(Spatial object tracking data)
++++++++++++++++++++

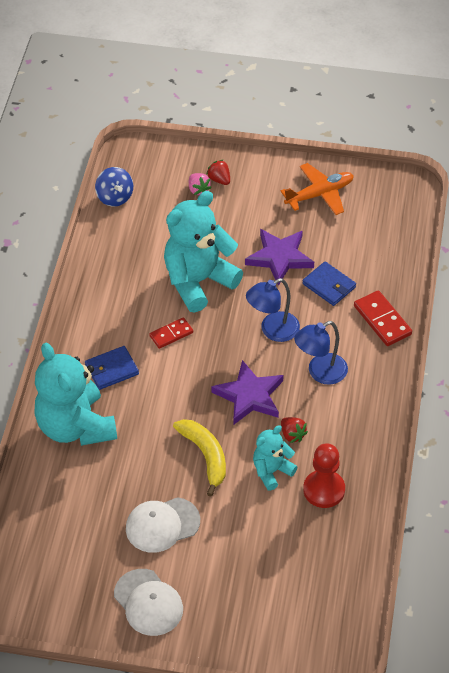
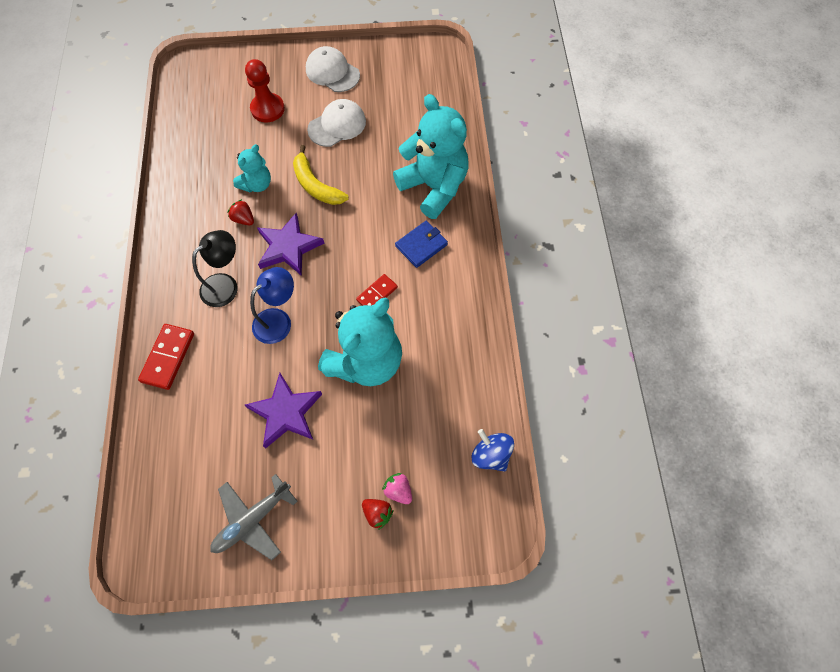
camera: 165 degrees right, 15 degrees up
(320, 194) = (252, 520): orange plane -> grey plane
(320, 373) = (225, 284): blue lamp -> black lamp
(324, 490) = (210, 178): red pawn -> red pawn (267, 109)
(329, 285) = (227, 388): blue wallet -> none
(382, 320) = (168, 357): red domino -> red domino turned 60 degrees clockwise

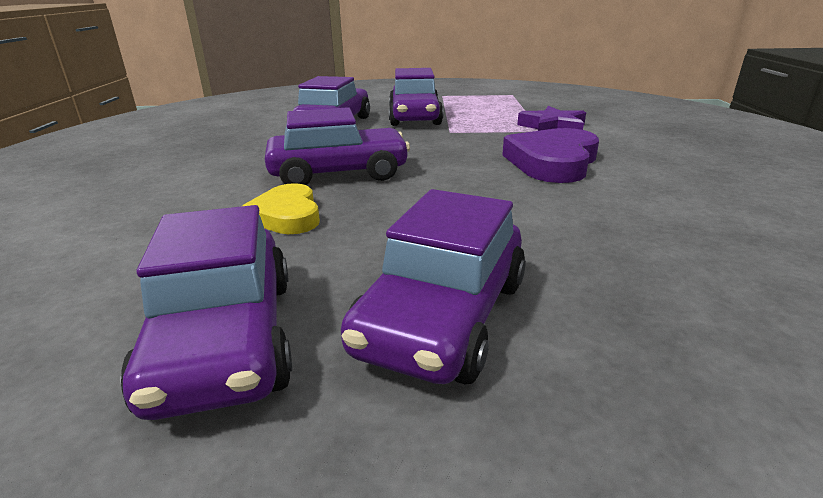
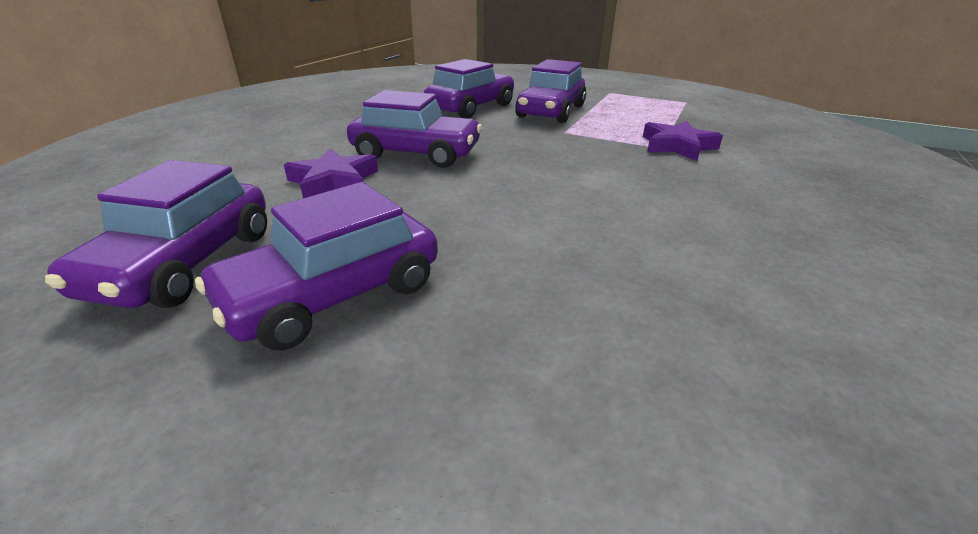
camera: 25 degrees right, 5 degrees up
(287, 215) = (334, 181): yellow heart -> purple star
(552, 162) = (622, 183): purple heart -> none

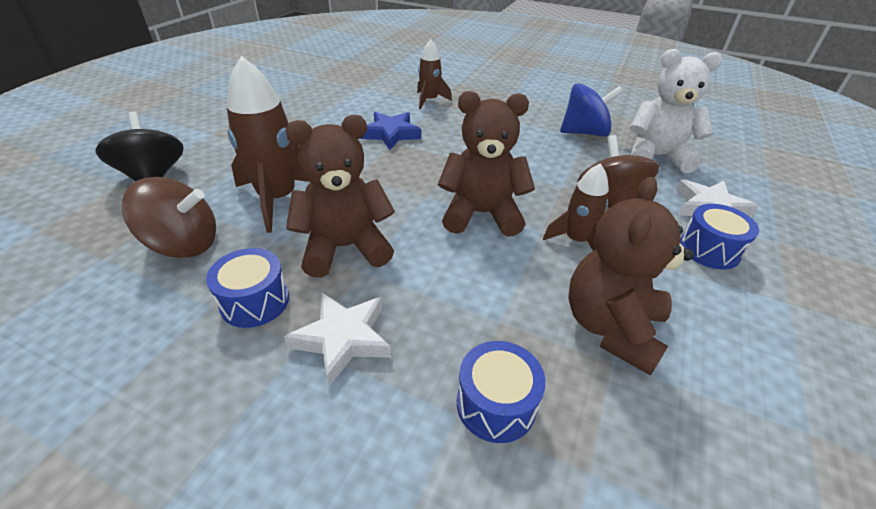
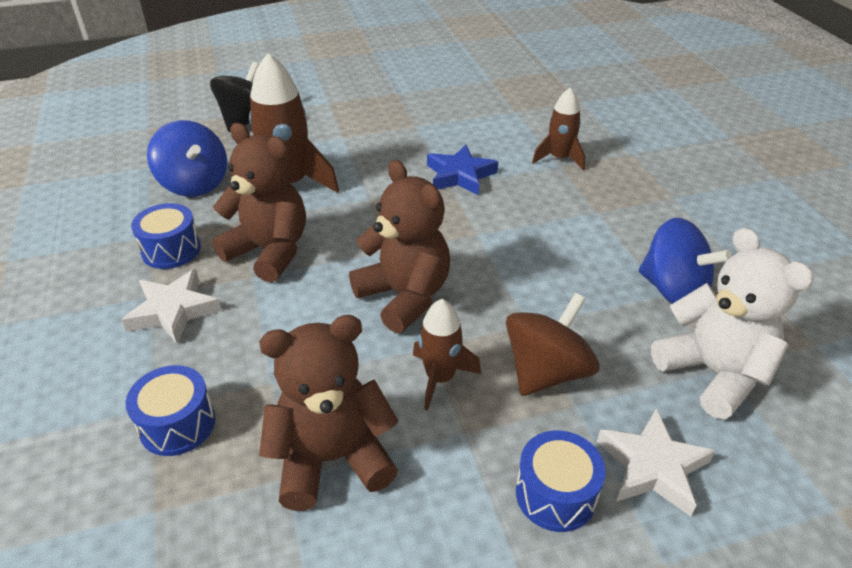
camera: 50 degrees right, 0 degrees up
(184, 244) = (194, 184): brown spinning top -> blue spinning top

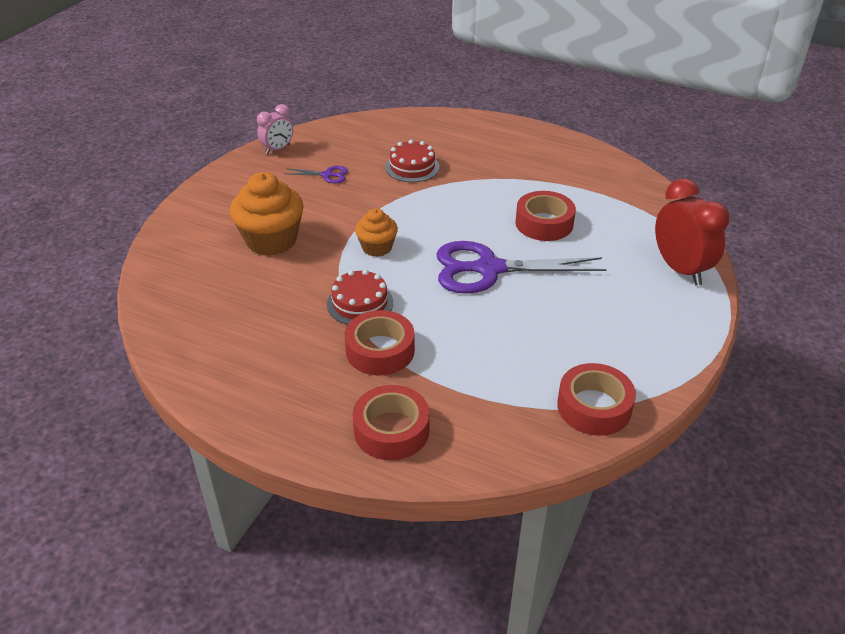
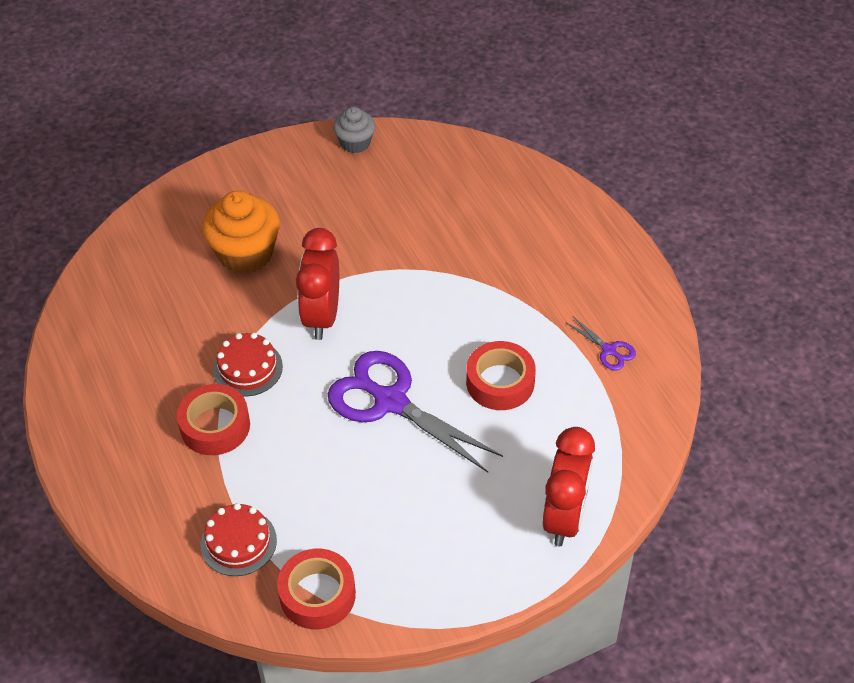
camera: 40 degrees right, 10 degrees up
(277, 149) = (355, 143): pink clock -> grey cupcake
(327, 175) = (366, 202): purple scissors -> purple scissors (609, 350)
(377, 247) = (322, 316): orange cupcake -> red clock
(391, 430) = (149, 504): red tape -> none
(412, 167) = (454, 237): red cake -> red cake (238, 542)

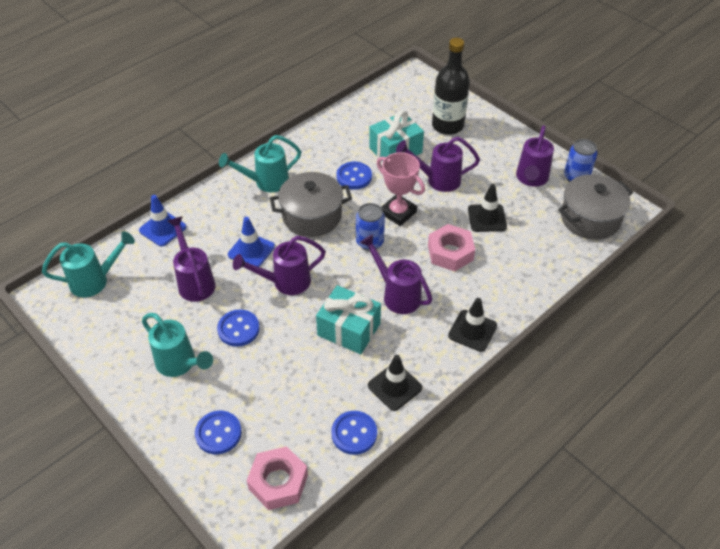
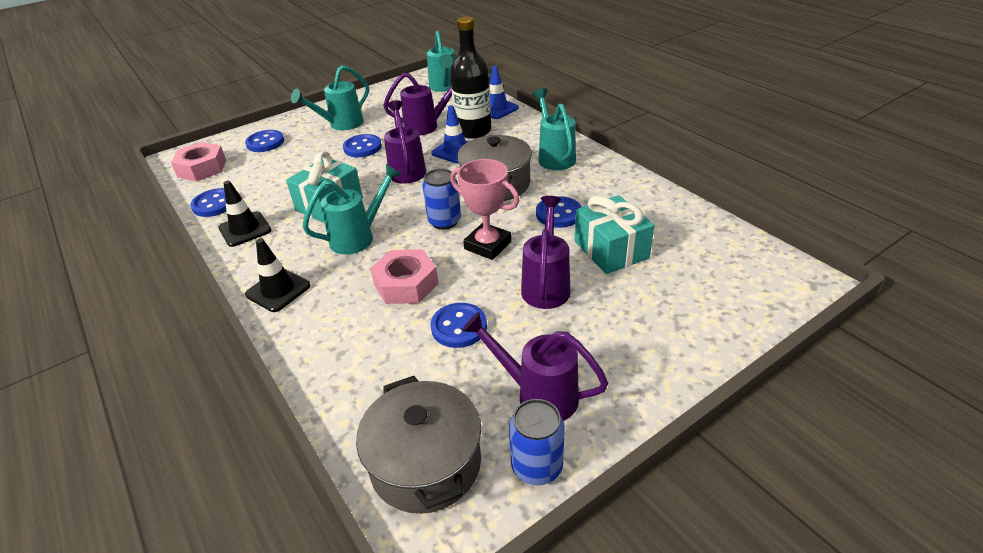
camera: 100 degrees right, 10 degrees down
(397, 294) = (359, 237): purple watering can -> turquoise watering can
(398, 213) = (487, 245): pink trophy -> pink trophy turned 75 degrees clockwise
(447, 125) = (674, 307): black bottle -> black bottle (473, 131)
(487, 218) = (459, 327): black traffic cone -> blue button

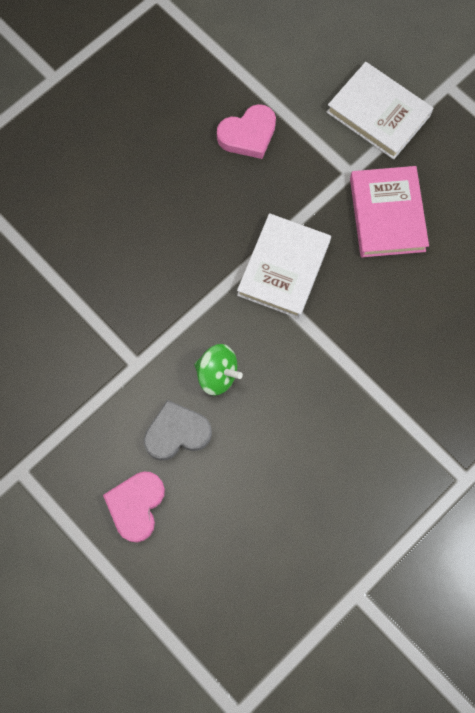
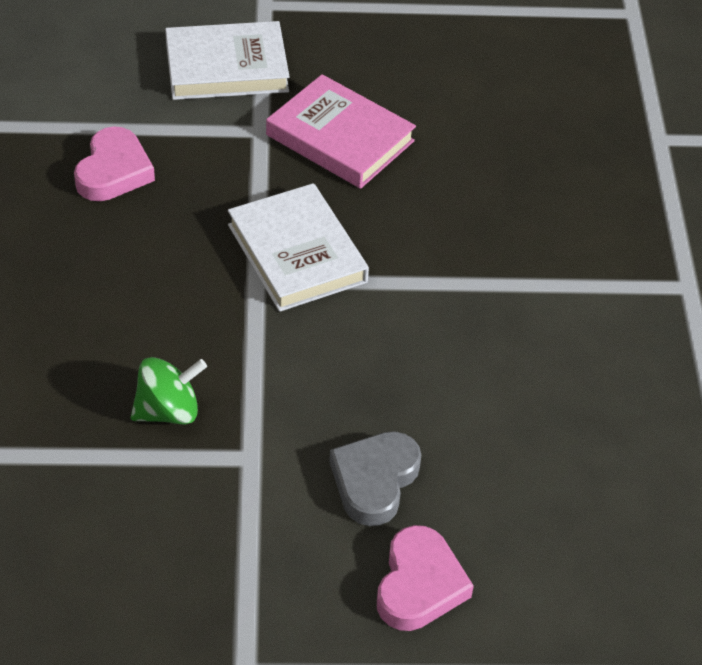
camera: 50 degrees left, 25 degrees down
(136, 506) = (419, 585): pink heart -> pink heart turned 135 degrees counterclockwise
(217, 374) = (348, 395): green spinning top -> green spinning top (168, 411)

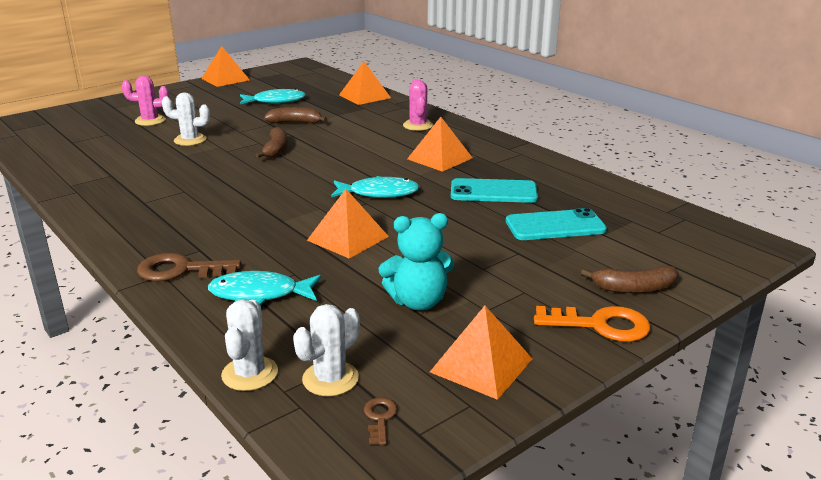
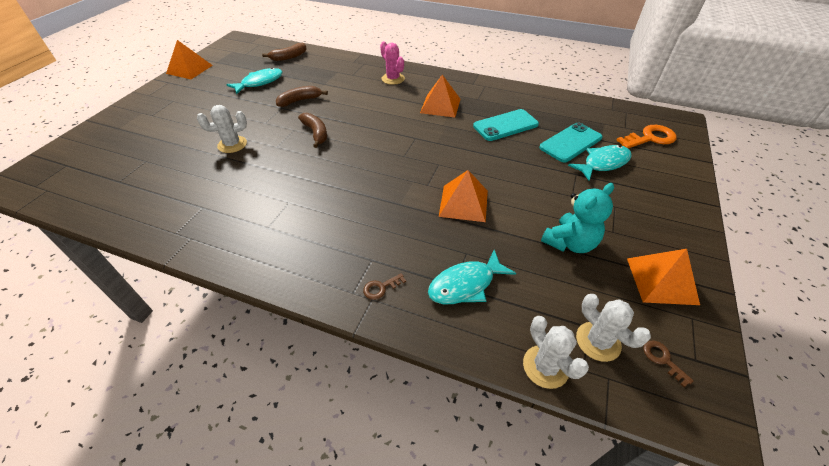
camera: 30 degrees left, 20 degrees up
(150, 121) = (170, 133): pink cactus -> none
(181, 270) = (381, 288): brown key -> brown key, size x0.50
(330, 379) = (598, 341): white cactus -> white cactus turned 45 degrees counterclockwise
(365, 96) = (324, 60): orange pyramid -> none
(379, 193) = (437, 152): turquoise fish -> turquoise fish (603, 163)
(600, 325) = (679, 216): orange key -> orange key (650, 138)
(634, 288) = (662, 178): brown banana -> brown banana (288, 57)

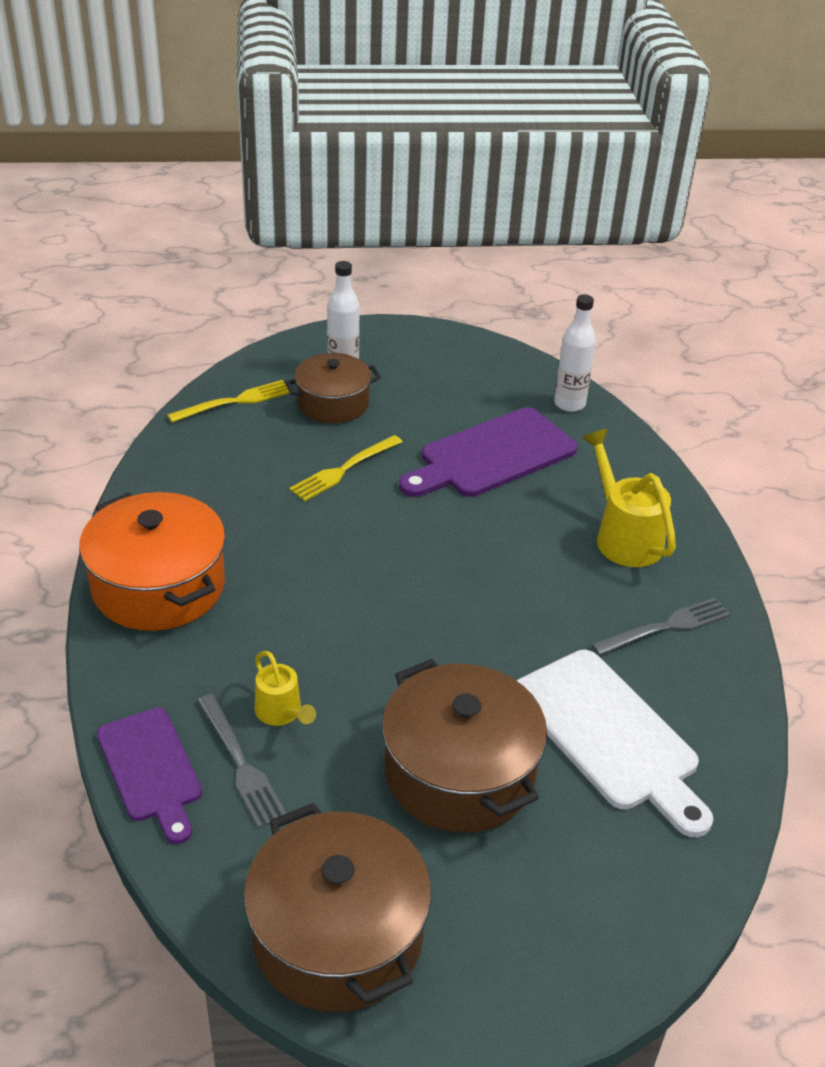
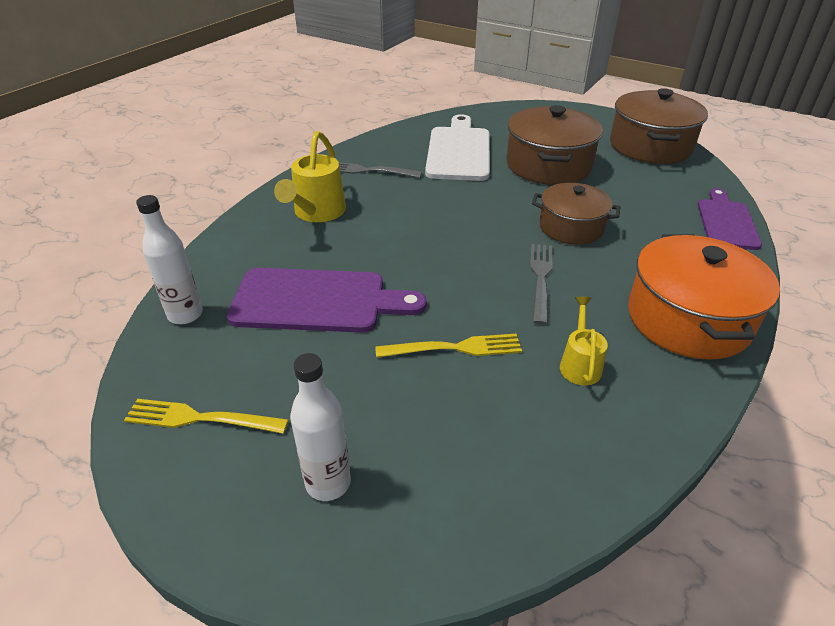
camera: 140 degrees left, 0 degrees up
(235, 401) = (501, 502): yellow fork -> yellow fork (200, 418)
(241, 764) = (668, 206): grey fork -> grey fork (540, 278)
(281, 713) = (630, 216): yellow watering can -> yellow watering can (580, 364)
(333, 403) = (390, 434): brown pot -> brown pot (571, 227)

++++++++++++++++++++

Work task —
Above are some entries. Restate word for word the lines from the one holding "(136, 506) = (419, 585): pink" through the one holding "(365, 96) = (324, 60): orange pyramid -> none", but not the pictures.

Result —
(136, 506) = (419, 585): pink heart -> pink heart turned 135 degrees counterclockwise
(217, 374) = (348, 395): green spinning top -> green spinning top (168, 411)

camera: 30 degrees left, 20 degrees up
(150, 121) = (170, 133): pink cactus -> none
(181, 270) = (381, 288): brown key -> brown key, size x0.50
(330, 379) = (598, 341): white cactus -> white cactus turned 45 degrees counterclockwise
(365, 96) = (324, 60): orange pyramid -> none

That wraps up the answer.